**Data extracts:**
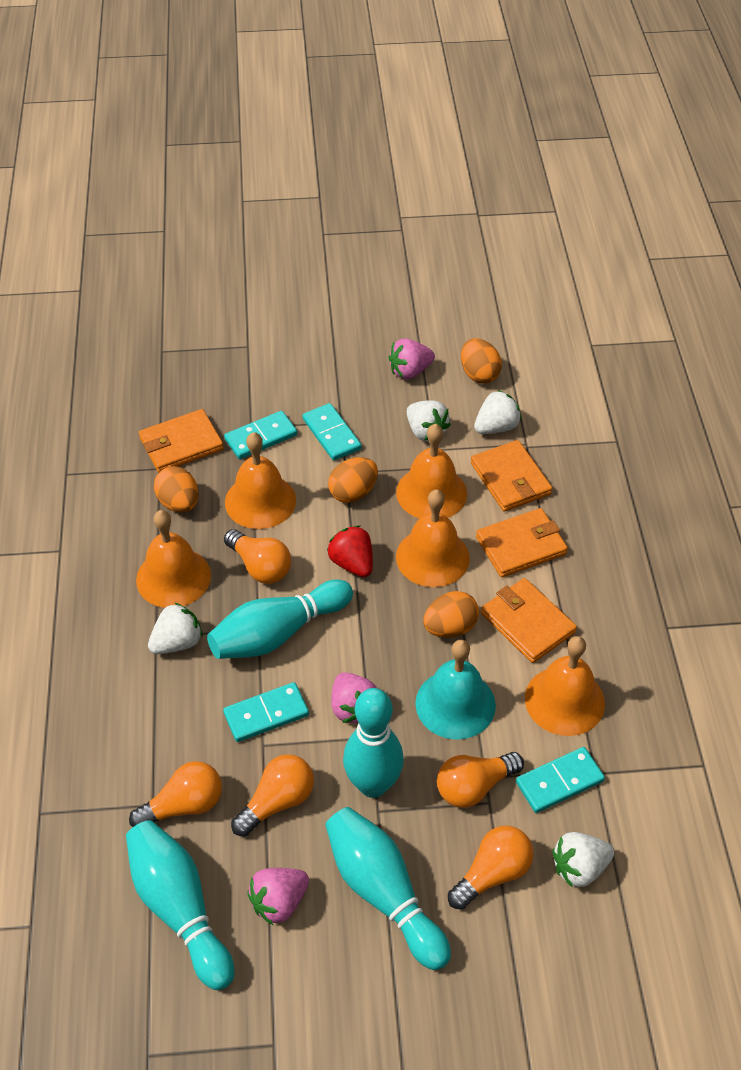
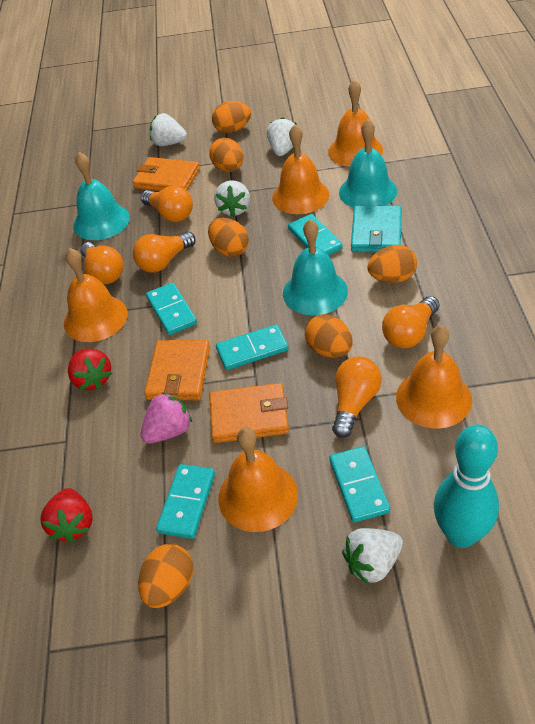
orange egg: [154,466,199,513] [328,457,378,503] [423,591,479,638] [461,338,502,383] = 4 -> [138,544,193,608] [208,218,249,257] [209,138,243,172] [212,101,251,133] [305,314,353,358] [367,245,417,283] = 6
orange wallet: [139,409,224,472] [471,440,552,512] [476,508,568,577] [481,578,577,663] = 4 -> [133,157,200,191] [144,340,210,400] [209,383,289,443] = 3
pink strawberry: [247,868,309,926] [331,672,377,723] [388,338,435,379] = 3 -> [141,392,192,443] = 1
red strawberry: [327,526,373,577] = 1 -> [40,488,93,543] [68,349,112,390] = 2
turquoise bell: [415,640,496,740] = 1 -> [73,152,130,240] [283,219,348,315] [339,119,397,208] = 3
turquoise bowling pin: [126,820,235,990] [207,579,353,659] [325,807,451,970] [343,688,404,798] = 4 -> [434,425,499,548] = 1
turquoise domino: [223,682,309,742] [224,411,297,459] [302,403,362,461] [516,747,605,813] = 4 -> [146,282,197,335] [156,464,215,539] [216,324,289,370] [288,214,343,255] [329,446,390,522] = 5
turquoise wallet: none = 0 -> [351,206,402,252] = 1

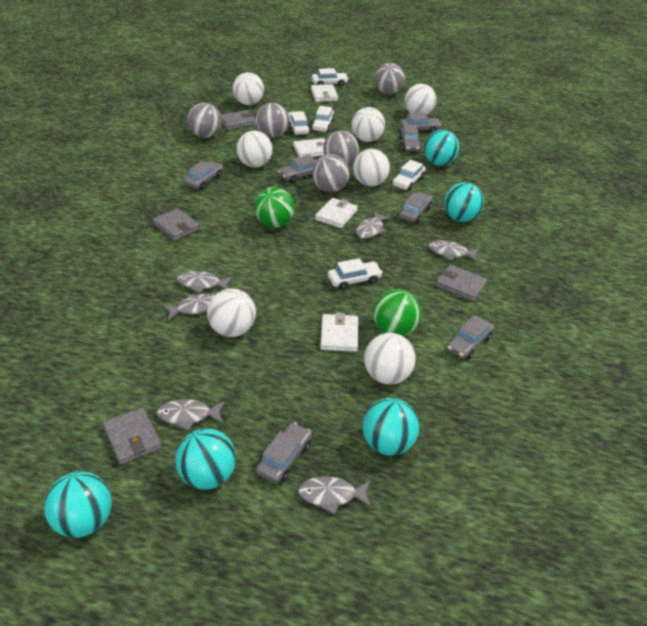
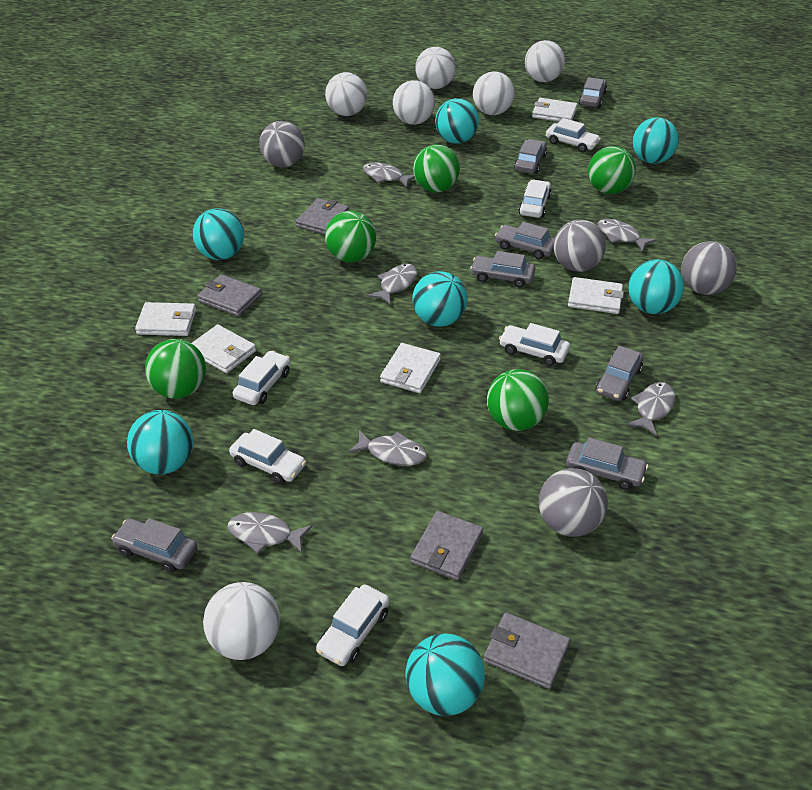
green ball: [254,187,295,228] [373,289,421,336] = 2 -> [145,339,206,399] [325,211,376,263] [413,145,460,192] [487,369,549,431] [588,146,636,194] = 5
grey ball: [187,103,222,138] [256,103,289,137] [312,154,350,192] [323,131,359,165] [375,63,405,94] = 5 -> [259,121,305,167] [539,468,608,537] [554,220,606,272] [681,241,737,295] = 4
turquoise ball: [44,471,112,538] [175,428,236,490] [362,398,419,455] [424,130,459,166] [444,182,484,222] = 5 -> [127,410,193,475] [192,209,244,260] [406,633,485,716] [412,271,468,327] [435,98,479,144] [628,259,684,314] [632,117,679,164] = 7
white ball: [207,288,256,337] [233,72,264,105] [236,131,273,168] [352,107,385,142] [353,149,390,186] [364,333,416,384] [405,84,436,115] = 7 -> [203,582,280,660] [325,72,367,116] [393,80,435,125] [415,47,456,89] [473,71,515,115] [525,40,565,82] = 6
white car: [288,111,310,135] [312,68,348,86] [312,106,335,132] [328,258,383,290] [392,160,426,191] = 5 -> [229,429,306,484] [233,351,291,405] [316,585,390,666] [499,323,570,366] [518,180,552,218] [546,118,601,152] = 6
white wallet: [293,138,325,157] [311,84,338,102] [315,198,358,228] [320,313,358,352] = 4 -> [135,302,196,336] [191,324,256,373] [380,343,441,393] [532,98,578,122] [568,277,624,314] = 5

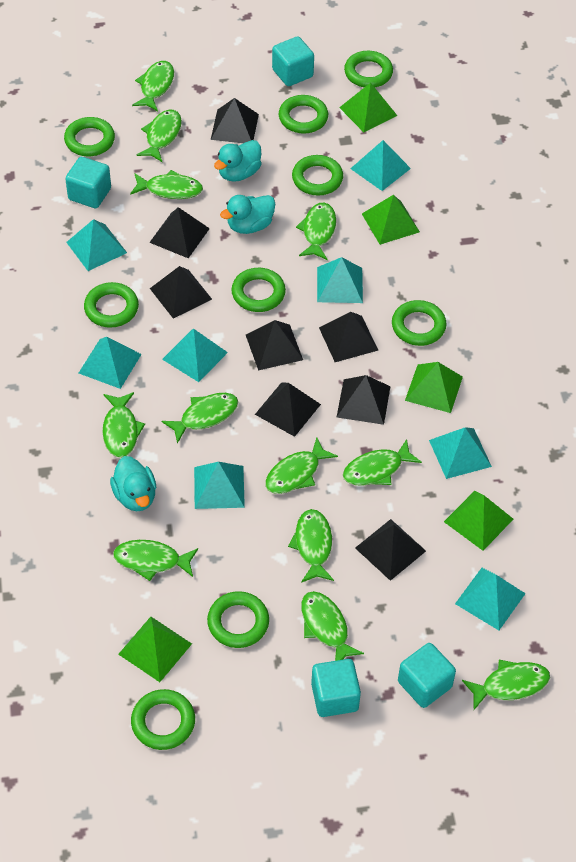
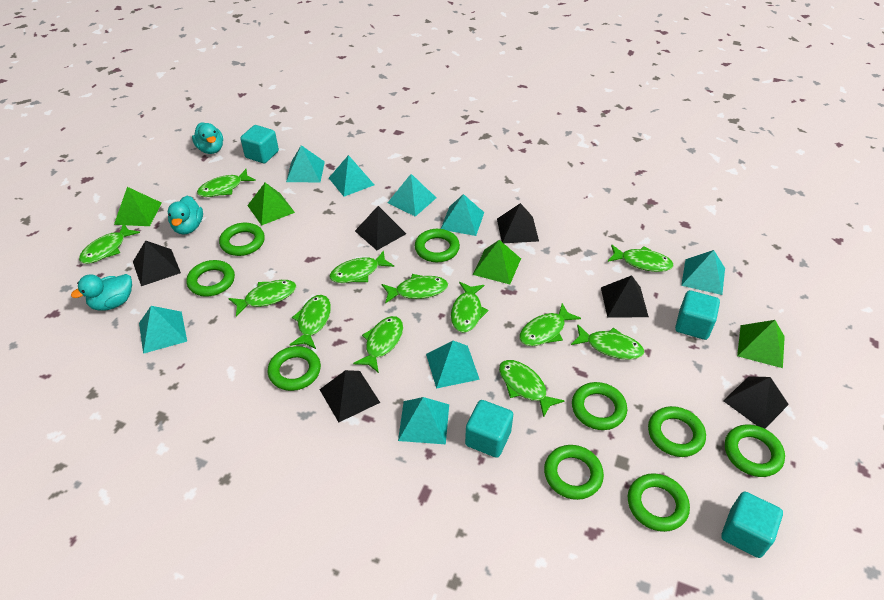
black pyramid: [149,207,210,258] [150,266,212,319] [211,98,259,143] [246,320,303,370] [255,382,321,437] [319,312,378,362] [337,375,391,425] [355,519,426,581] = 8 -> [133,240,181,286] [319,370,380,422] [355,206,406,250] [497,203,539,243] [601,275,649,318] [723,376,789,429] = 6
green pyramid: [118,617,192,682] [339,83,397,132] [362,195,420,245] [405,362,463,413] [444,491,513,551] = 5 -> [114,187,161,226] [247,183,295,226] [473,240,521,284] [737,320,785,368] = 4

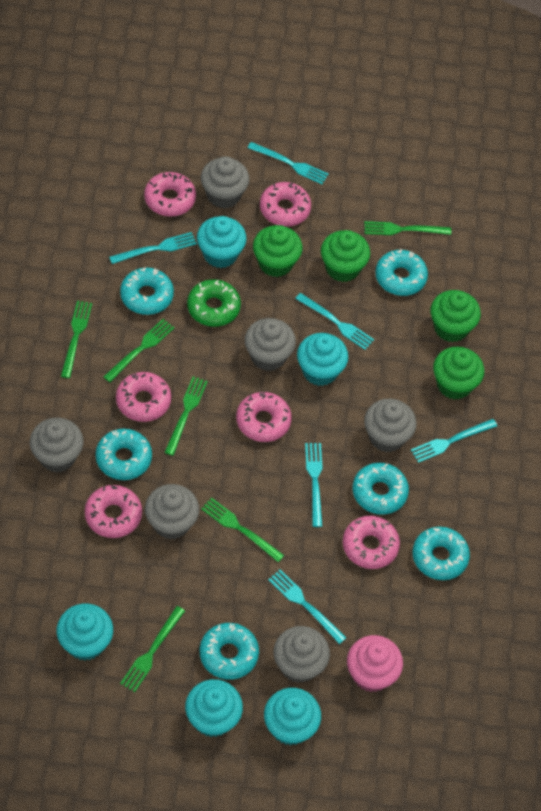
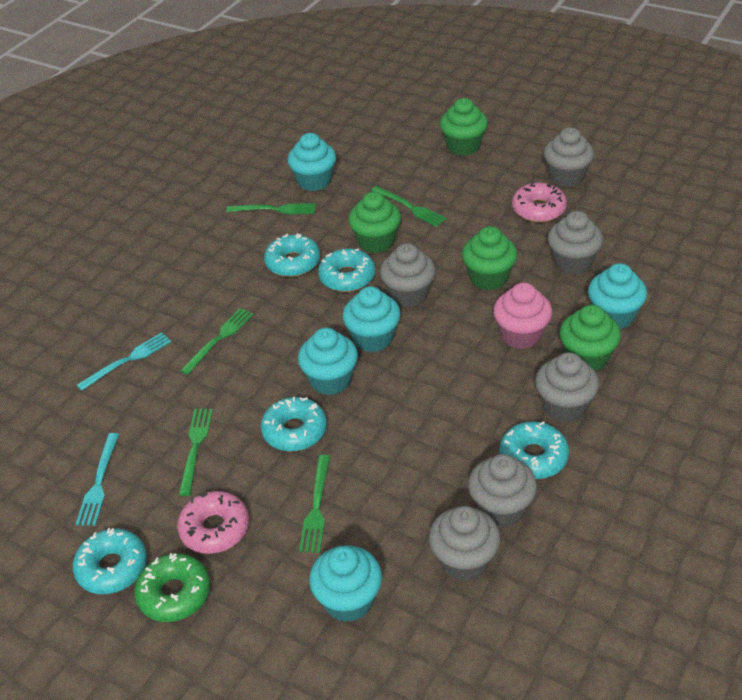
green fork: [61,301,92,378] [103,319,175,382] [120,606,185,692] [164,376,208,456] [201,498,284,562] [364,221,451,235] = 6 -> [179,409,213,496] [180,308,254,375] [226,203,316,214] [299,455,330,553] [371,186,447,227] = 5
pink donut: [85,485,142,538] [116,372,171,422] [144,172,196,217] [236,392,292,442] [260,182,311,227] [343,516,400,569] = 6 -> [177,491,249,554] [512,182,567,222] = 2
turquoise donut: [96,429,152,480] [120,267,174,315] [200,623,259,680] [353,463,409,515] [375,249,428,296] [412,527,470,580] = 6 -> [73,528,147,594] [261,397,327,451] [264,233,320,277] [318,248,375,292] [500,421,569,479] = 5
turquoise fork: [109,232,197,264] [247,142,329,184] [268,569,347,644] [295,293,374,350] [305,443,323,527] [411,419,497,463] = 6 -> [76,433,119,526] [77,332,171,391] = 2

**Exercise details:** For each line of the data that includes the word "ball", return a copy of it.

**Response to the exercise:**
green ball: [254,187,295,228] [373,289,421,336] = 2 -> [145,339,206,399] [325,211,376,263] [413,145,460,192] [487,369,549,431] [588,146,636,194] = 5
grey ball: [187,103,222,138] [256,103,289,137] [312,154,350,192] [323,131,359,165] [375,63,405,94] = 5 -> [259,121,305,167] [539,468,608,537] [554,220,606,272] [681,241,737,295] = 4
turquoise ball: [44,471,112,538] [175,428,236,490] [362,398,419,455] [424,130,459,166] [444,182,484,222] = 5 -> [127,410,193,475] [192,209,244,260] [406,633,485,716] [412,271,468,327] [435,98,479,144] [628,259,684,314] [632,117,679,164] = 7
white ball: [207,288,256,337] [233,72,264,105] [236,131,273,168] [352,107,385,142] [353,149,390,186] [364,333,416,384] [405,84,436,115] = 7 -> [203,582,280,660] [325,72,367,116] [393,80,435,125] [415,47,456,89] [473,71,515,115] [525,40,565,82] = 6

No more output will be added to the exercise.